Record excerpts ▸
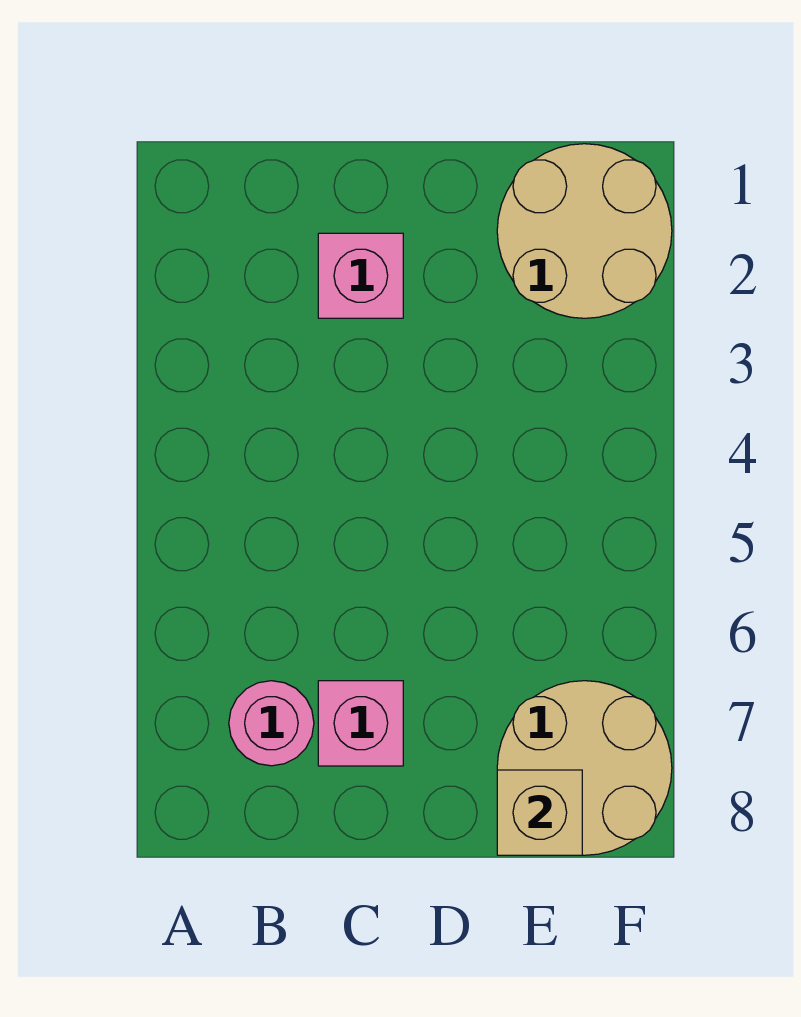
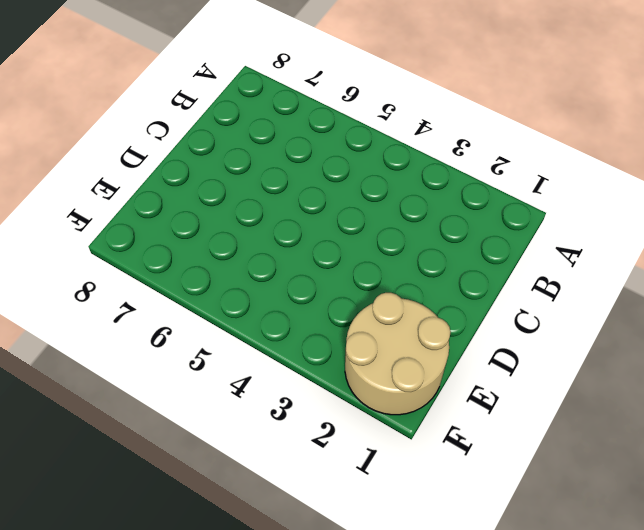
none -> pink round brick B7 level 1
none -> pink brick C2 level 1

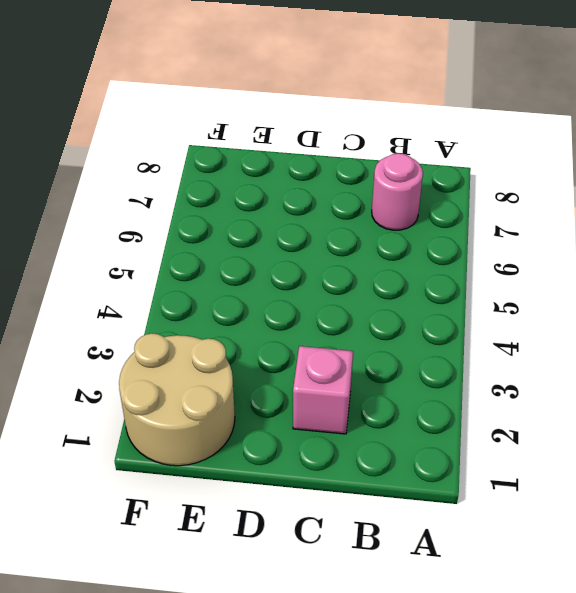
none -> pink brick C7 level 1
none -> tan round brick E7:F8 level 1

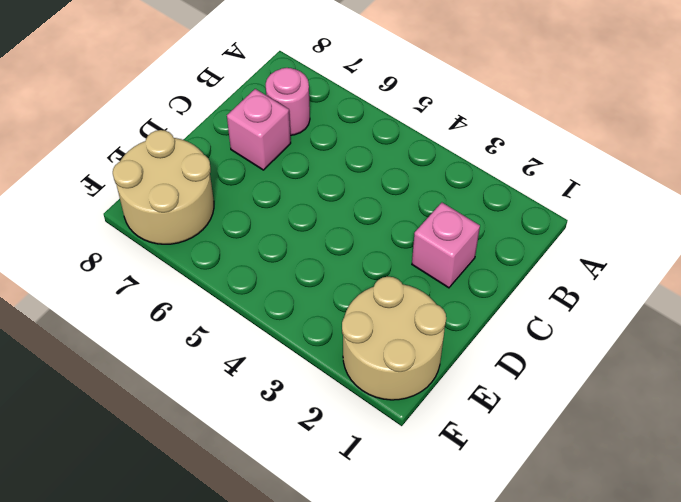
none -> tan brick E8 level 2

Exercise objective ▸ With the images left out, output all the entries above exactly.

Written response ▸
none -> pink round brick B7 level 1
none -> pink brick C2 level 1

none -> pink brick C7 level 1
none -> tan round brick E7:F8 level 1

none -> tan brick E8 level 2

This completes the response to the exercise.